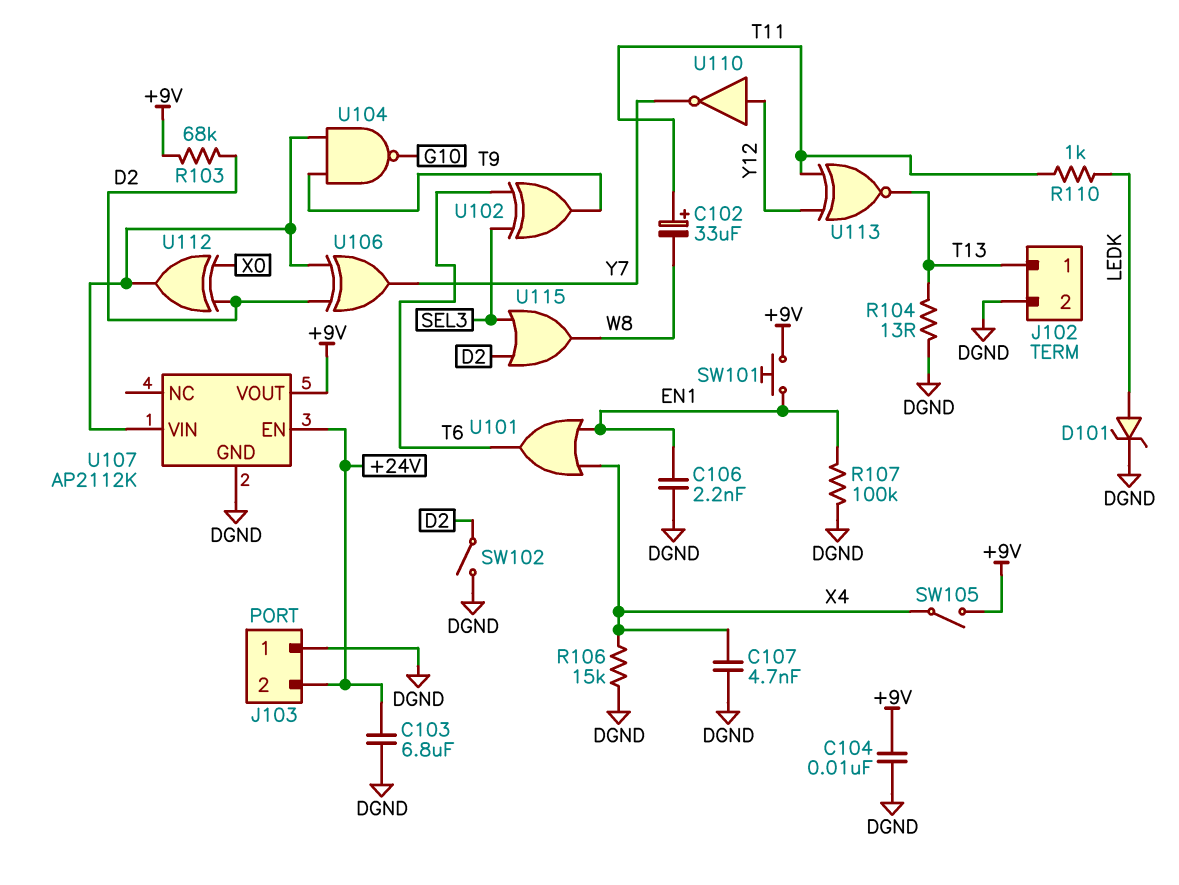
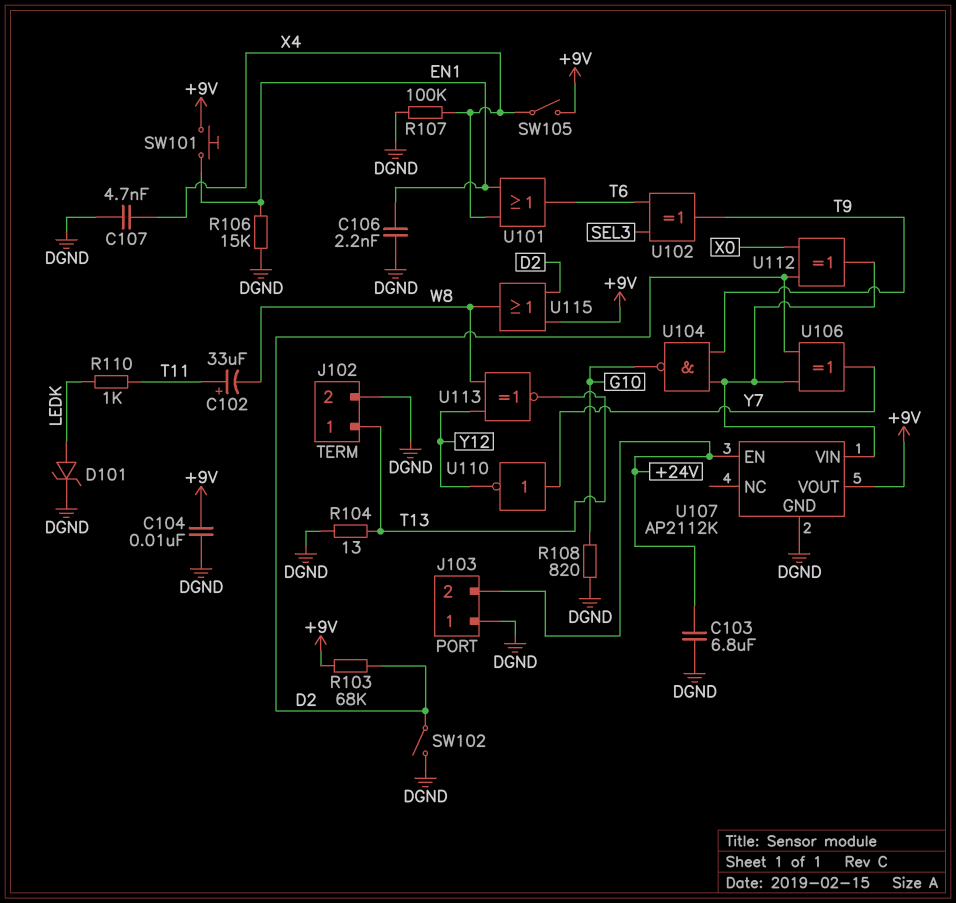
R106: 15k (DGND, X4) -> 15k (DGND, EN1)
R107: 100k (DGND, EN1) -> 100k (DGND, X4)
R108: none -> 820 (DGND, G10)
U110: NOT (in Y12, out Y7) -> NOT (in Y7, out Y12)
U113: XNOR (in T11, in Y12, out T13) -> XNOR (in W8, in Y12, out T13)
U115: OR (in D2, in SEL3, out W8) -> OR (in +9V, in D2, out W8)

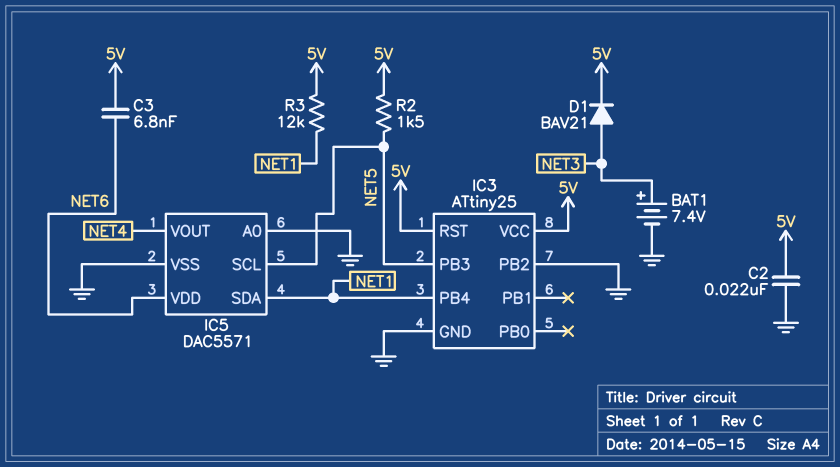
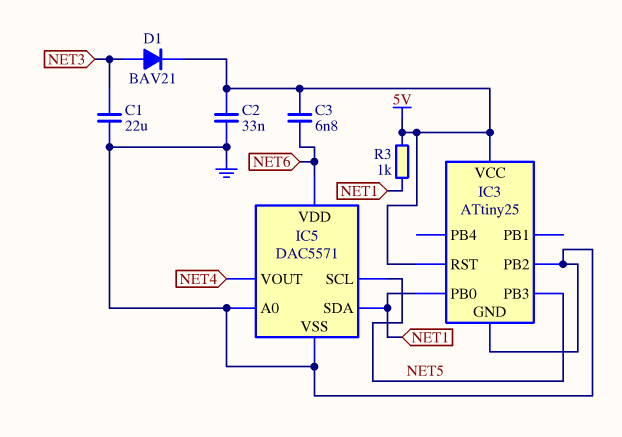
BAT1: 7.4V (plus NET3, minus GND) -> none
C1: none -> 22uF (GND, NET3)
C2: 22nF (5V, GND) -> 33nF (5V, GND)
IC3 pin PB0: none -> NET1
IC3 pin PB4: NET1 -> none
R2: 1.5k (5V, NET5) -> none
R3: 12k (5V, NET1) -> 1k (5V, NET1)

**********

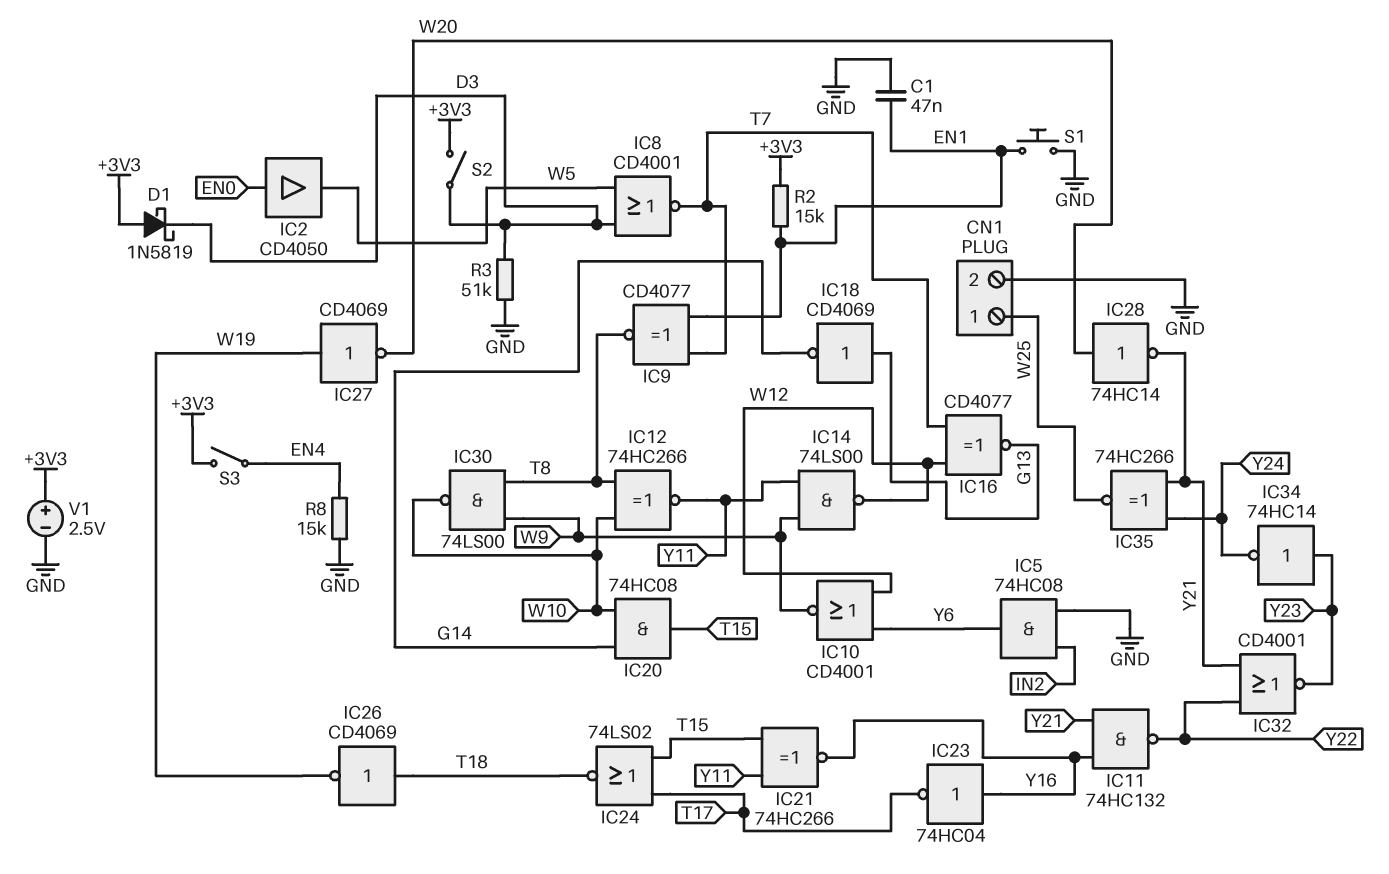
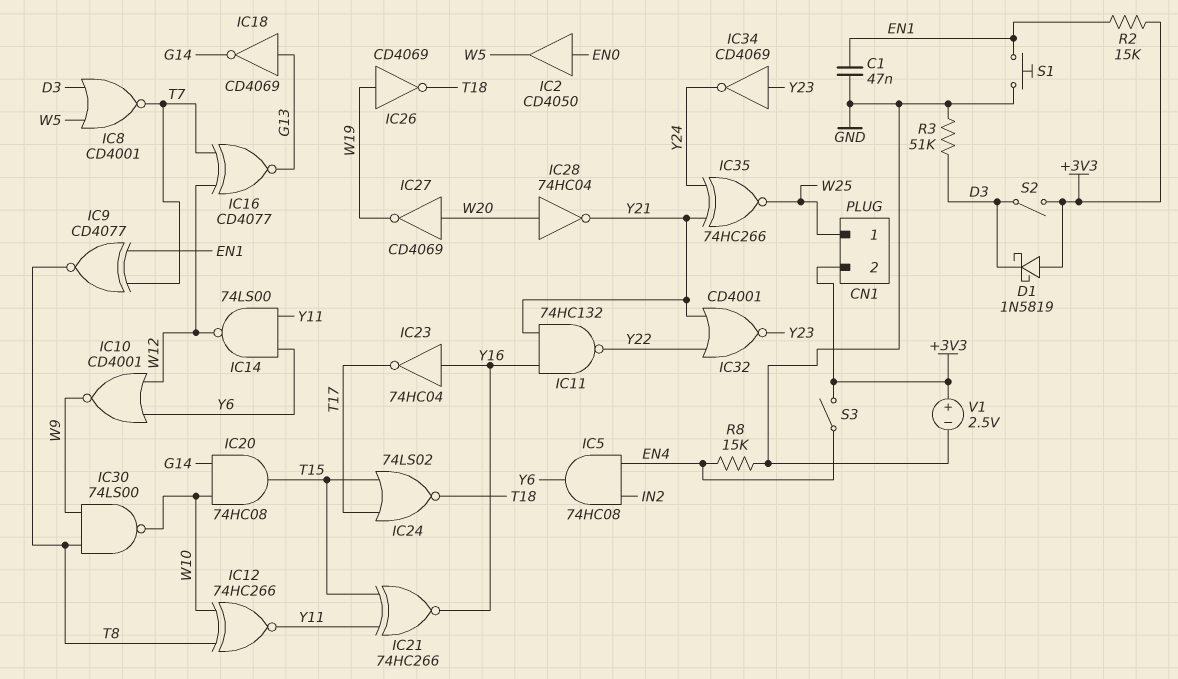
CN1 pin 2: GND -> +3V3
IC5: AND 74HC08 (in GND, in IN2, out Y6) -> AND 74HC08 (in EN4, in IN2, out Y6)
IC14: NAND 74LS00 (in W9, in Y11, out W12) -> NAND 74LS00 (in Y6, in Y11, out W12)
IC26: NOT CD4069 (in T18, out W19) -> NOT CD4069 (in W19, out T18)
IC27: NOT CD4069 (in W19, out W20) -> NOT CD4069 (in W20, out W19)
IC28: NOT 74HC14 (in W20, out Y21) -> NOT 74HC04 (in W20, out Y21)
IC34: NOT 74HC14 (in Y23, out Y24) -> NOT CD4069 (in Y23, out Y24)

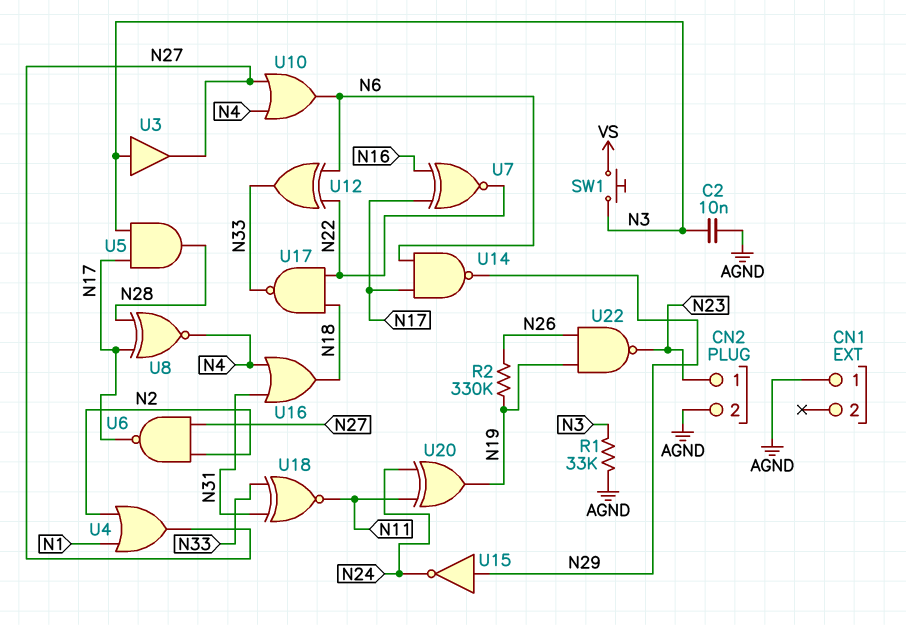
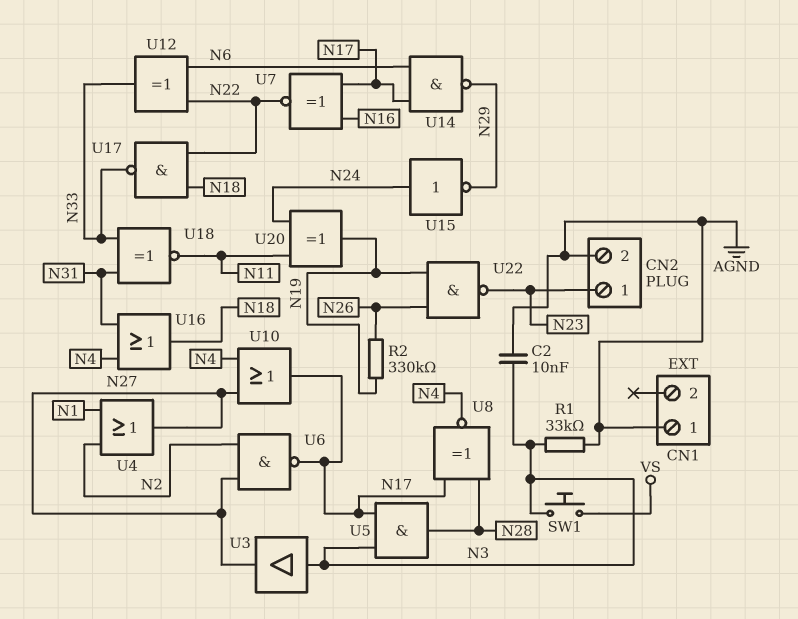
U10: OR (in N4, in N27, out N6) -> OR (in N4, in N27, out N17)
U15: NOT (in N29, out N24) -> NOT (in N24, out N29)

**********

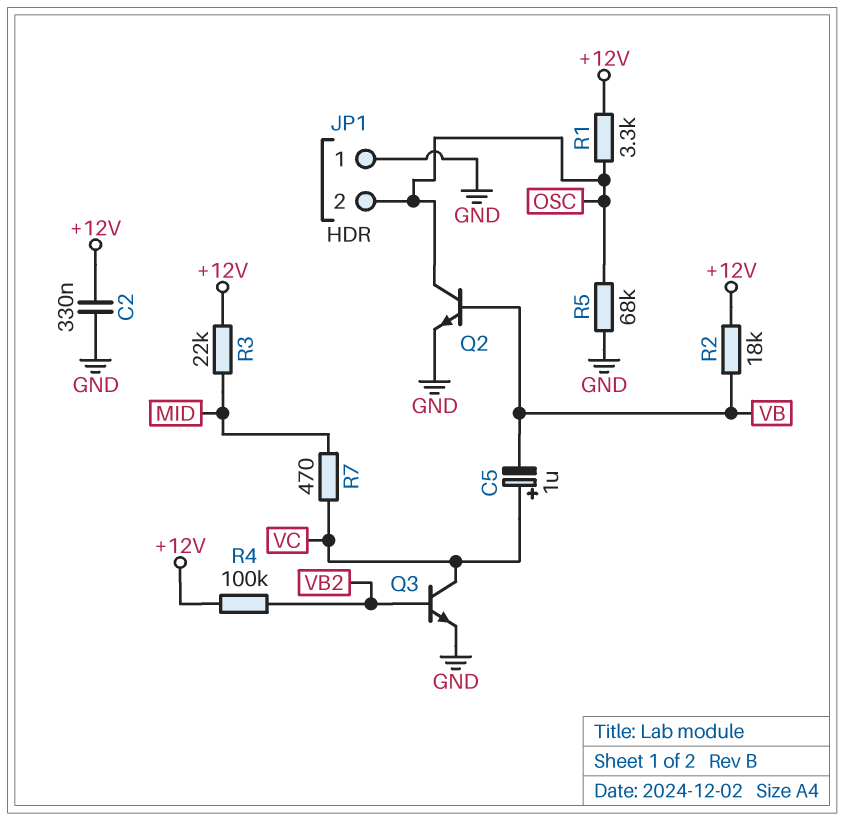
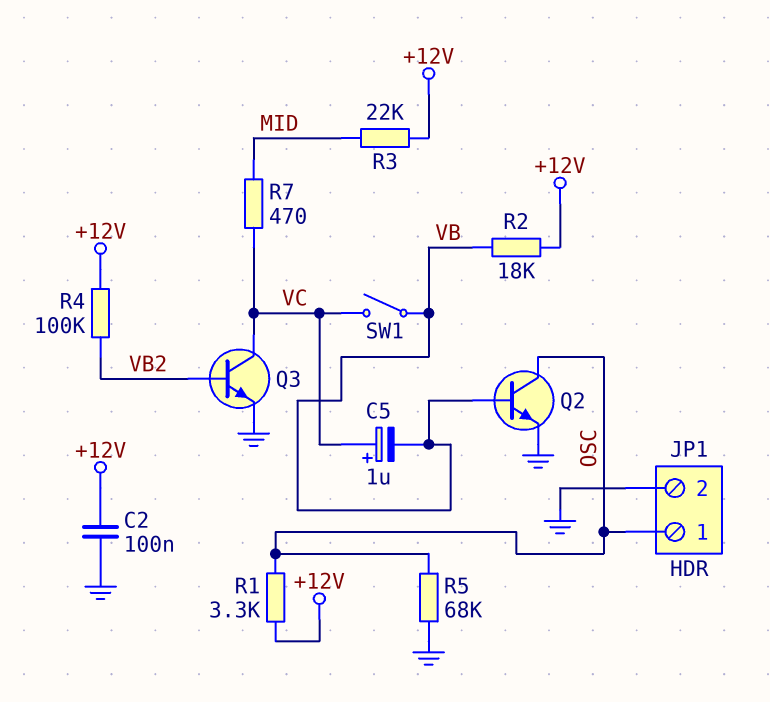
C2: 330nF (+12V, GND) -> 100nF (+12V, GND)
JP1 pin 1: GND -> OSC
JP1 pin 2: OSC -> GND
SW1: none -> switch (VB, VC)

**********

Exercise instructions →
Every line from the line containing "U10: OR (in" through the line containing "U15: NOT (in" in the records above must be retyped exactly. Leave out the rest.

Response to the exercise →
U10: OR (in N4, in N27, out N6) -> OR (in N4, in N27, out N17)
U15: NOT (in N29, out N24) -> NOT (in N24, out N29)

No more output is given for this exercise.